Objective: Format the listing below as a JSON list of strings, one string per line and no strings for blank lines. Omit the pictures from the answer.

____

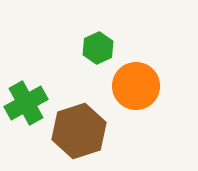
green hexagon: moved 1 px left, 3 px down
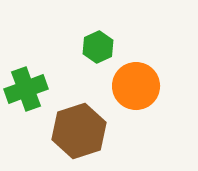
green hexagon: moved 1 px up
green cross: moved 14 px up; rotated 9 degrees clockwise
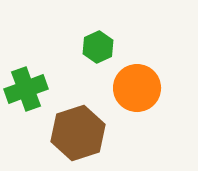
orange circle: moved 1 px right, 2 px down
brown hexagon: moved 1 px left, 2 px down
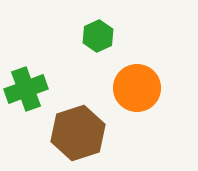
green hexagon: moved 11 px up
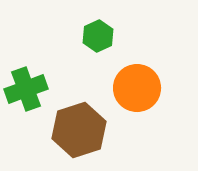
brown hexagon: moved 1 px right, 3 px up
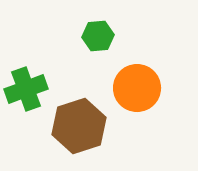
green hexagon: rotated 20 degrees clockwise
brown hexagon: moved 4 px up
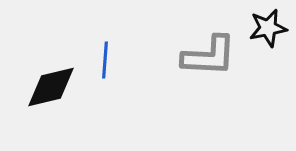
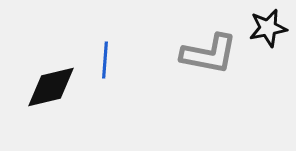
gray L-shape: moved 2 px up; rotated 8 degrees clockwise
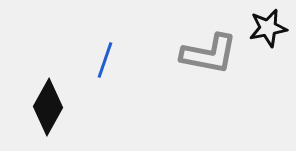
blue line: rotated 15 degrees clockwise
black diamond: moved 3 px left, 20 px down; rotated 48 degrees counterclockwise
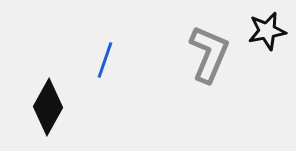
black star: moved 1 px left, 3 px down
gray L-shape: rotated 78 degrees counterclockwise
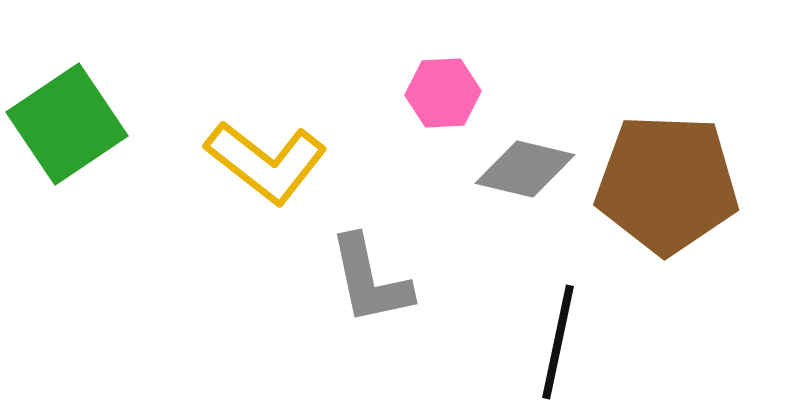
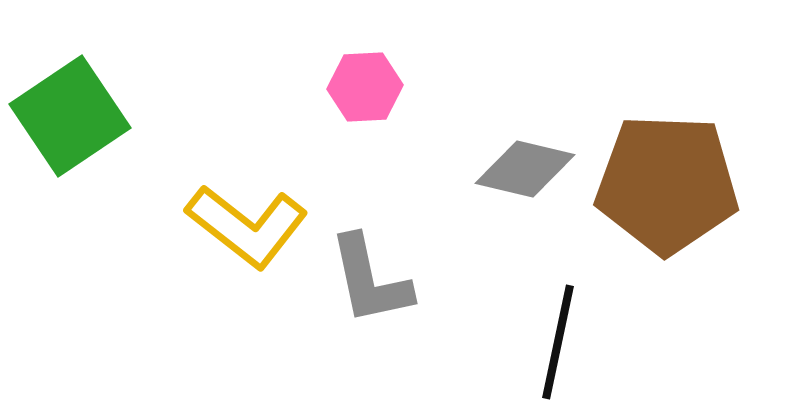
pink hexagon: moved 78 px left, 6 px up
green square: moved 3 px right, 8 px up
yellow L-shape: moved 19 px left, 64 px down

____

Response to this task:
[
  "green hexagon: moved 1 px left, 3 px down",
  "green hexagon: moved 1 px up",
  "green cross: moved 14 px up; rotated 9 degrees clockwise",
  "orange circle: moved 1 px right, 2 px down",
  "brown hexagon: moved 1 px left, 2 px down",
  "green hexagon: moved 11 px up",
  "brown hexagon: moved 1 px right, 3 px up",
  "green hexagon: rotated 20 degrees clockwise",
  "brown hexagon: moved 4 px up",
  "gray L-shape: moved 2 px up; rotated 8 degrees clockwise",
  "blue line: rotated 15 degrees clockwise",
  "black diamond: moved 3 px left, 20 px down; rotated 48 degrees counterclockwise",
  "black star: moved 1 px left, 3 px down",
  "gray L-shape: rotated 78 degrees counterclockwise",
  "pink hexagon: moved 78 px left, 6 px up",
  "green square: moved 3 px right, 8 px up",
  "yellow L-shape: moved 19 px left, 64 px down"
]